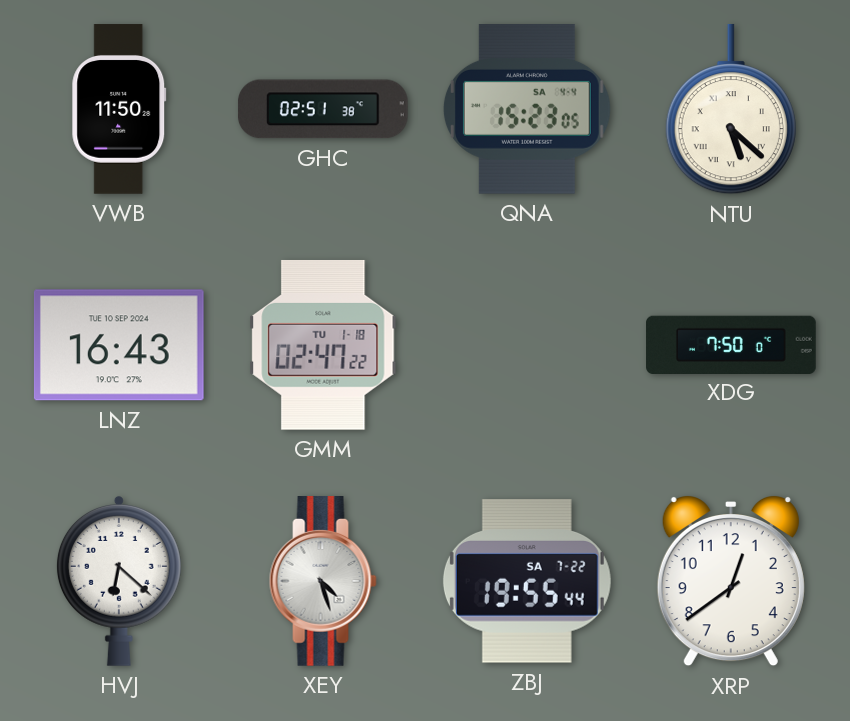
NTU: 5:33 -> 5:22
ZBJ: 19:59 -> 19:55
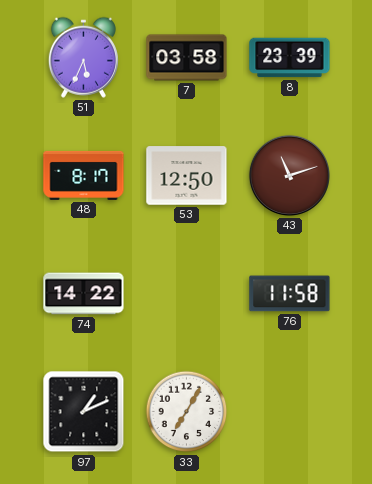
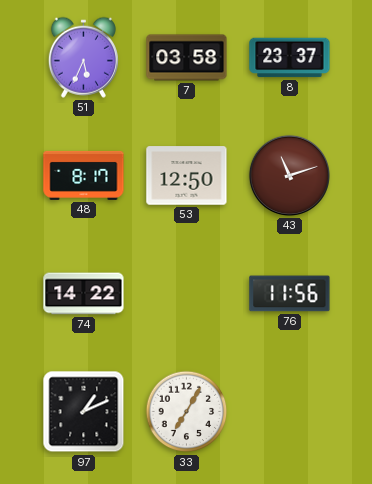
8: 23:39 -> 23:37
76: 11:58 -> 11:56
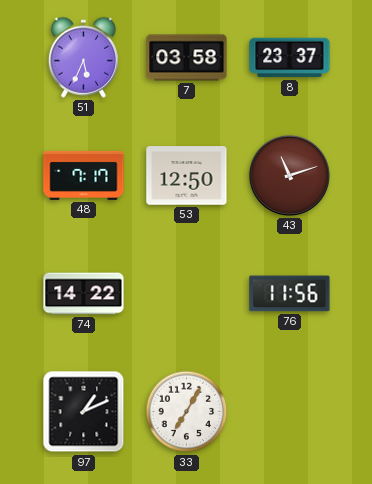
48: 8:17 -> 7:17
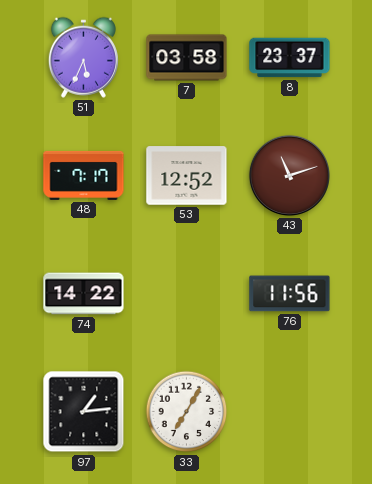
53: 12:50 -> 12:52
97: 1:11 -> 1:14
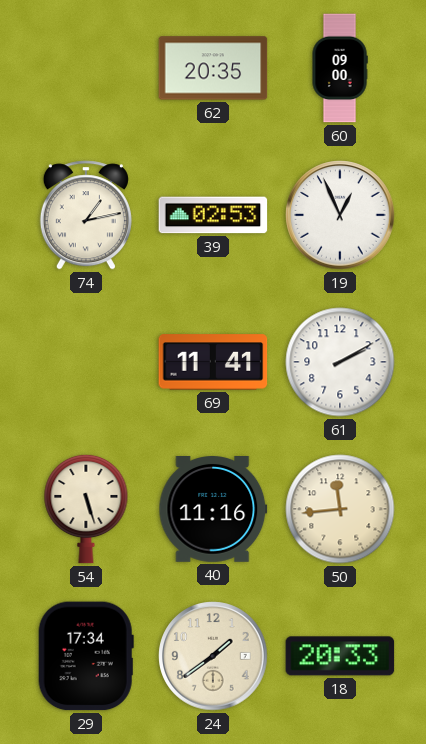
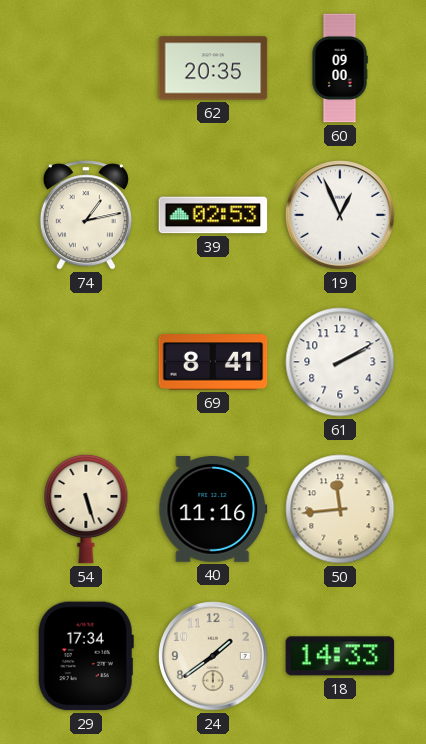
69: 11:41 -> 8:41
18: 20:33 -> 14:33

◆ EXERCISE TASK
Write out every line from the records above verbatim and in order, leaving out the pictures.

◆ FINAL RESULT
NTU: 5:33 -> 5:22
ZBJ: 19:59 -> 19:55
8: 23:39 -> 23:37
76: 11:58 -> 11:56
48: 8:17 -> 7:17
53: 12:50 -> 12:52
97: 1:11 -> 1:14
69: 11:41 -> 8:41
18: 20:33 -> 14:33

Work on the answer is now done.